GIVEN RECORDS Block Start

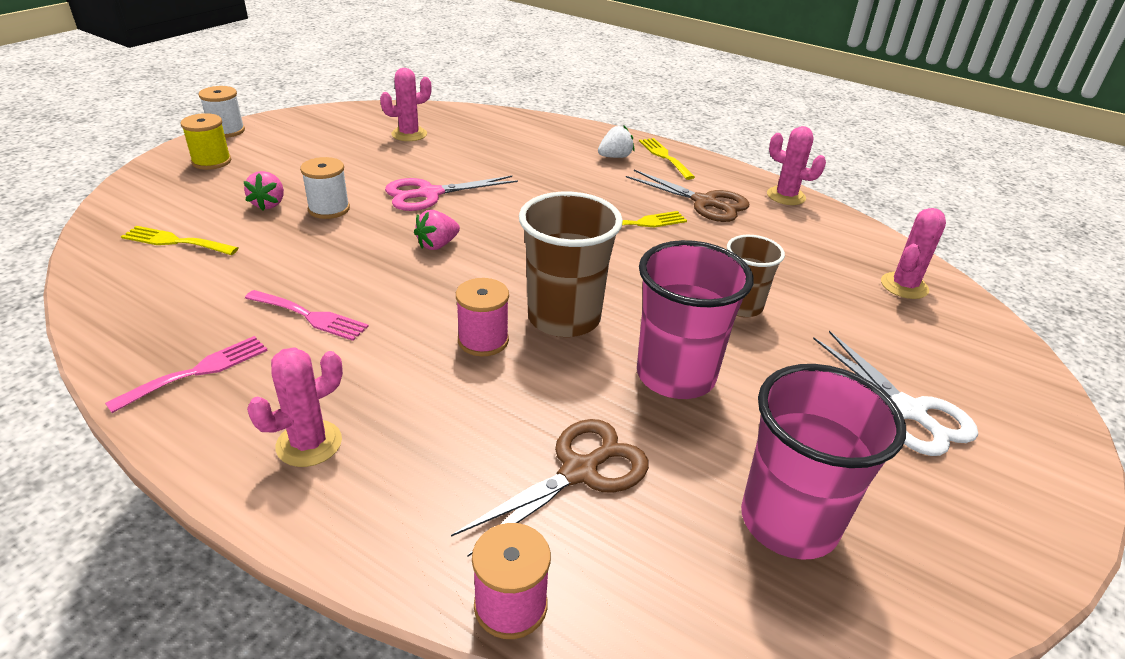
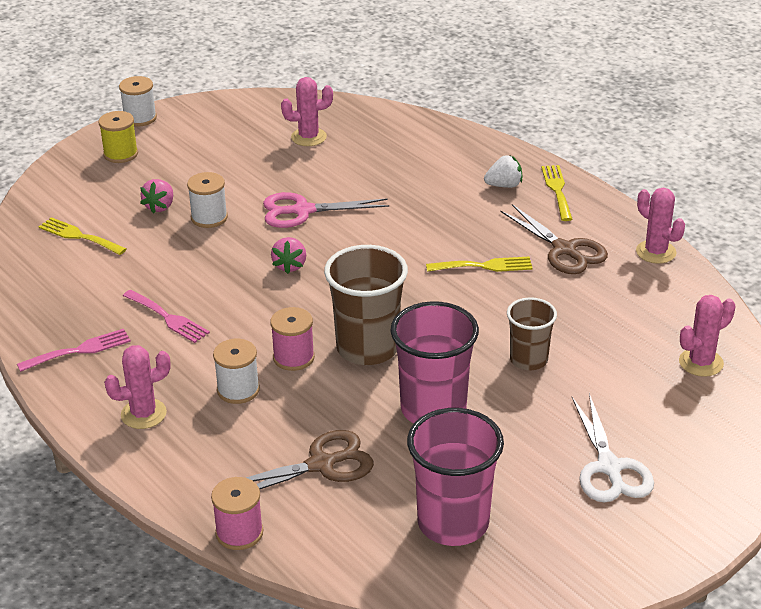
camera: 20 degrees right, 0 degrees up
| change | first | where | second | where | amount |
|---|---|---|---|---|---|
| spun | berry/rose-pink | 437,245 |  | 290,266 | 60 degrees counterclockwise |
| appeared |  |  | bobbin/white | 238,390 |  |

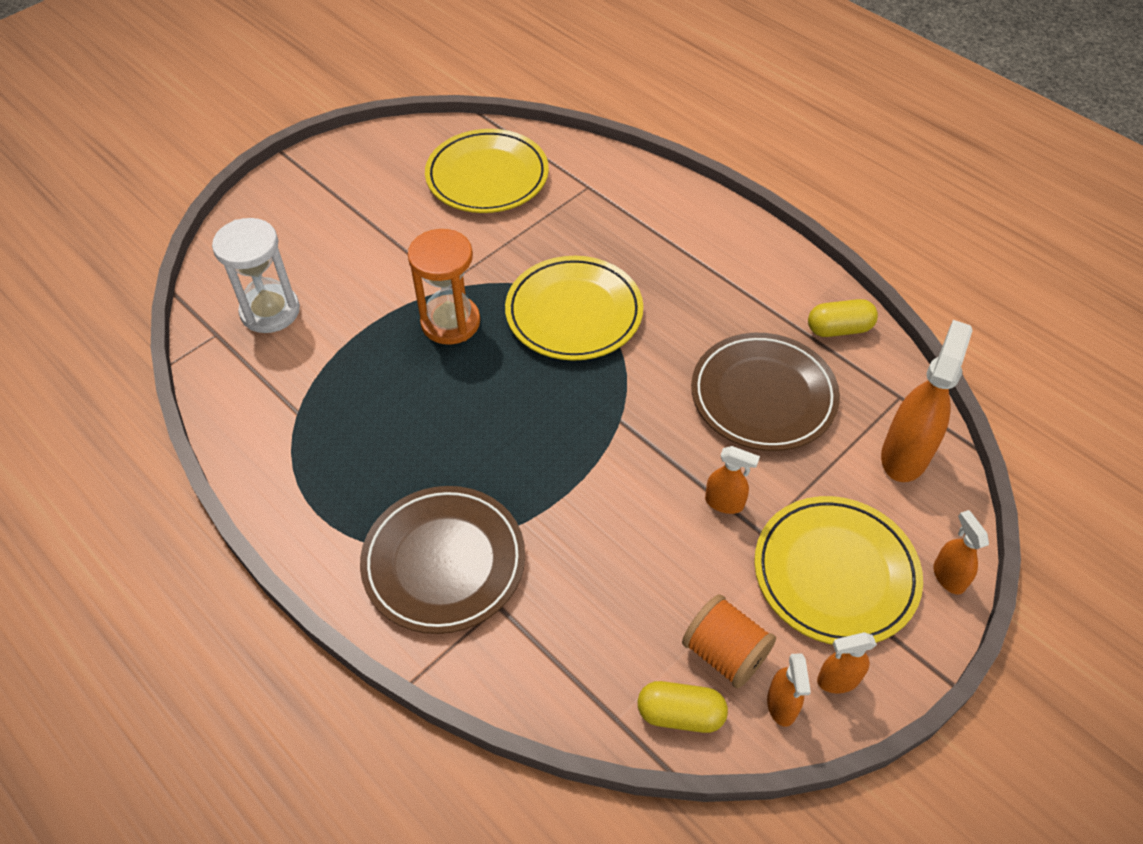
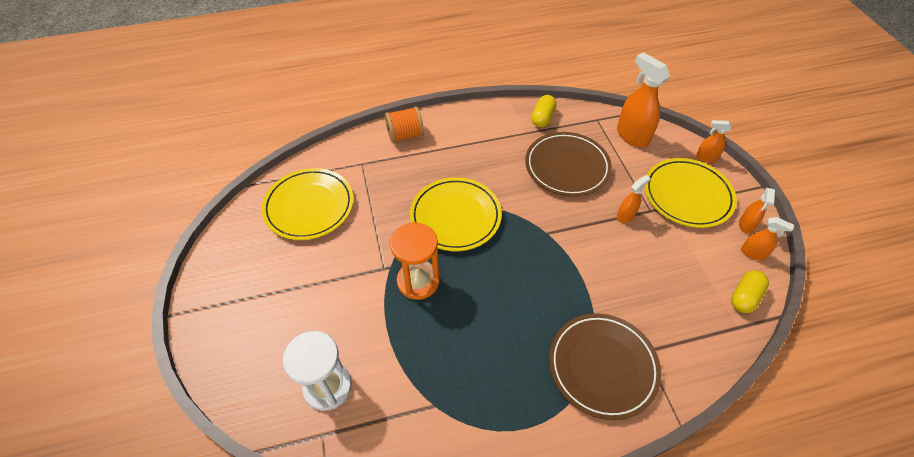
camera: 60 degrees left, 0 degrees up
| change | first | where | second | where | amount |
|---|---|---|---|---|---|
| relocated | bobbin/bright orange | 725,653 |  | 405,135 |  |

GIVEN RECORDS Block End

PROBLEM TO WORK ON -
What is needed is the whole listing again, set down exactly, without its pictures.

EXERCISE RESULT -
camera: 20 degrees right, 0 degrees up
| change | first | where | second | where | amount |
|---|---|---|---|---|---|
| spun | berry/rose-pink | 437,245 |  | 290,266 | 60 degrees counterclockwise |
| appeared |  |  | bobbin/white | 238,390 |  |

camera: 60 degrees left, 0 degrees up
| change | first | where | second | where | amount |
|---|---|---|---|---|---|
| relocated | bobbin/bright orange | 725,653 |  | 405,135 |  |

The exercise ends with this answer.